▶ _EXERCISE INSTRUCTIONS_
Leave out the images; return the rest of the data exactly.

Segment Start: GIVEN RECORDS

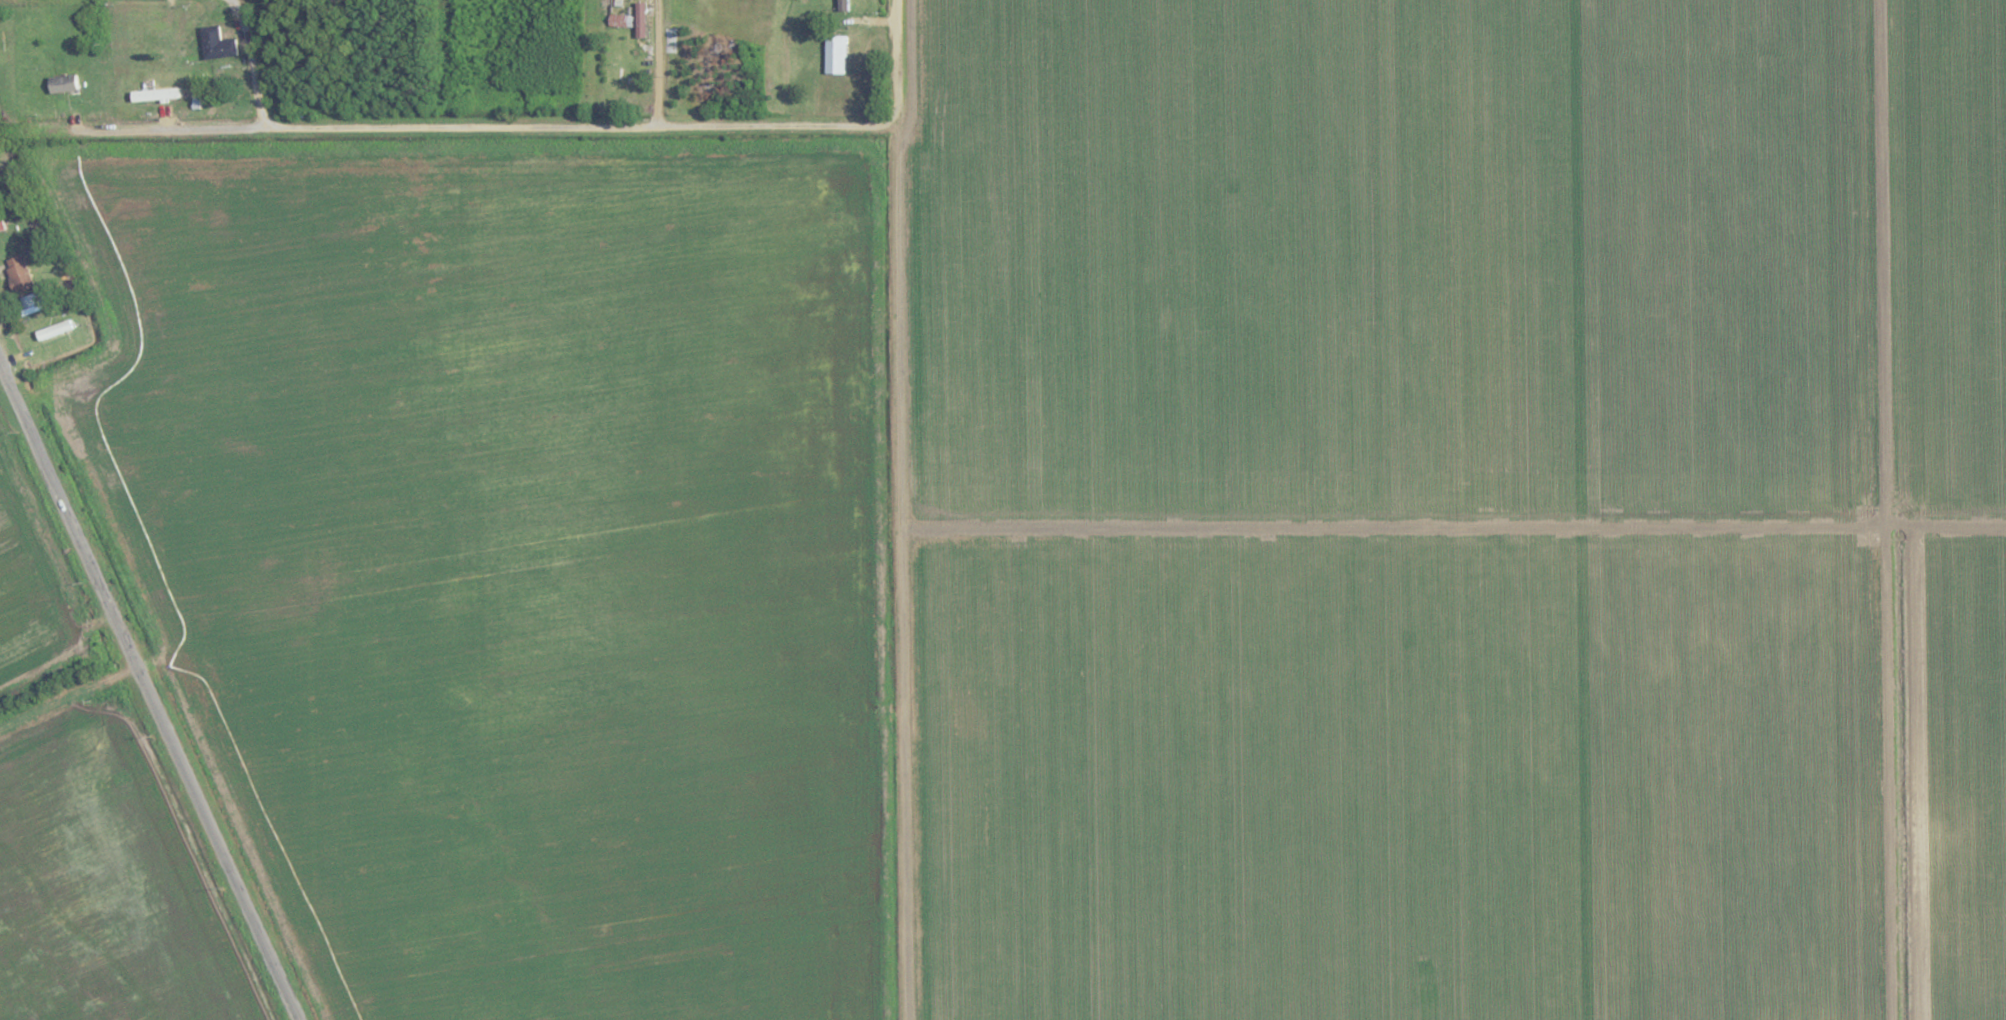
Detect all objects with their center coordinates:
building: (621, 20)
building: (212, 43)
road: (897, 51)
building: (834, 53)
road: (657, 63)
building: (163, 80)
building: (62, 86)
building: (160, 96)
road: (521, 126)
road: (166, 127)
building: (1, 223)
building: (23, 274)
building: (28, 304)
building: (41, 335)
road: (149, 693)

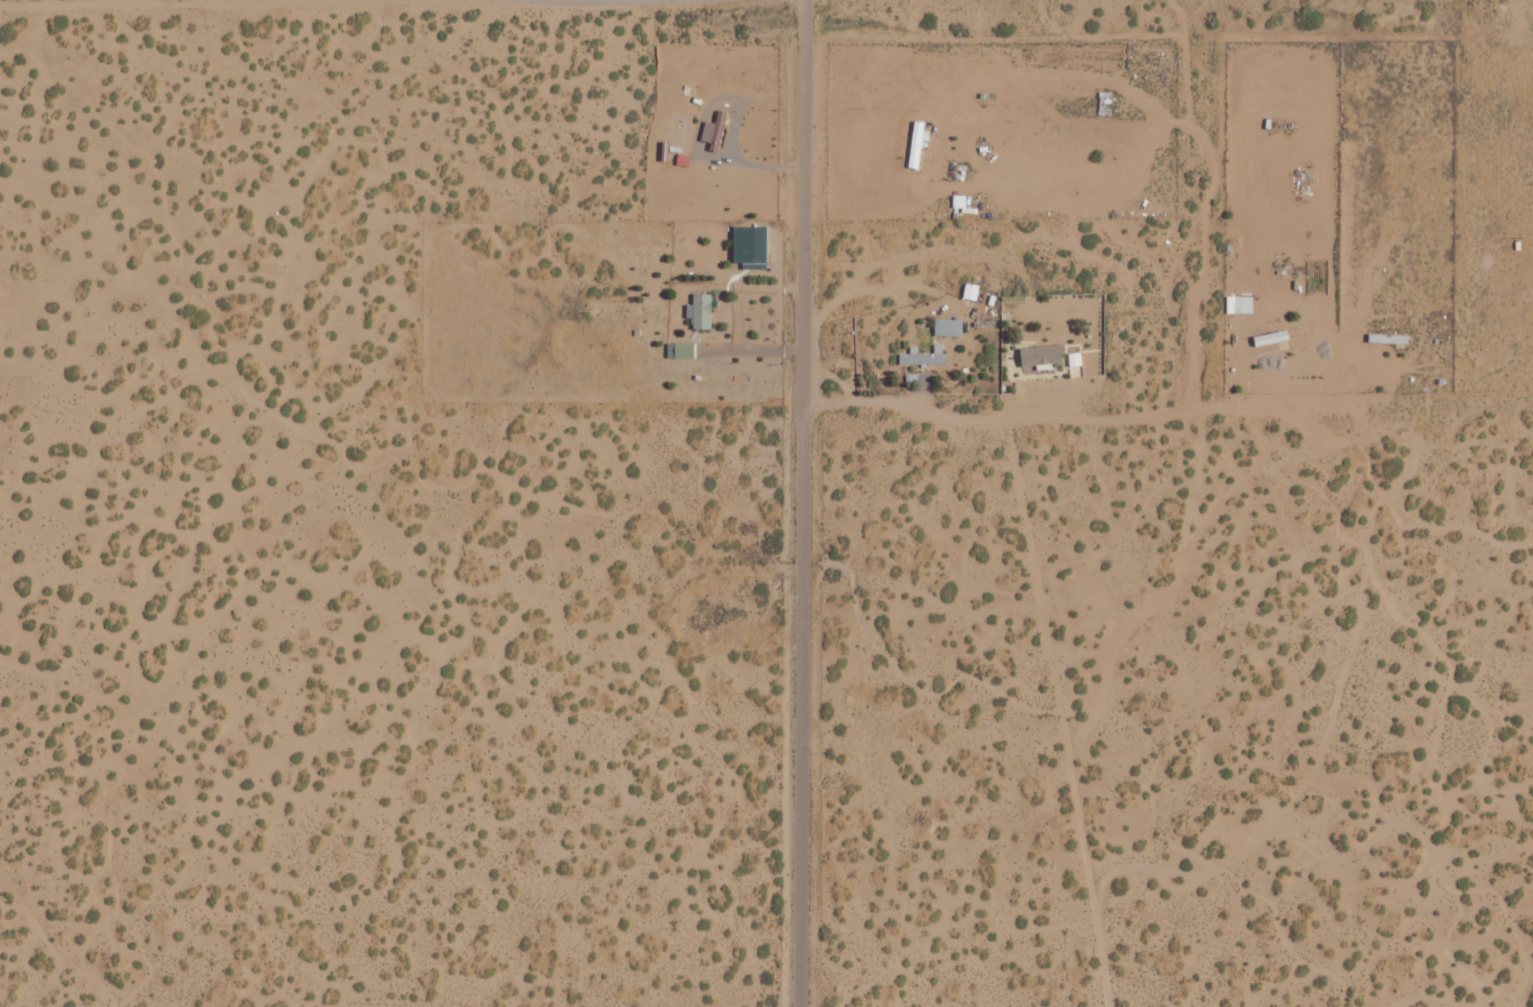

Segment End: GIVEN RECORDS

▶ _ANSWER TO THIS TASK_
Detect all objects with their center coordinates:
building: (621, 20)
building: (212, 43)
road: (897, 51)
building: (834, 53)
road: (657, 63)
building: (163, 80)
building: (62, 86)
building: (160, 96)
road: (521, 126)
road: (166, 127)
building: (1, 223)
building: (23, 274)
building: (28, 304)
building: (41, 335)
road: (149, 693)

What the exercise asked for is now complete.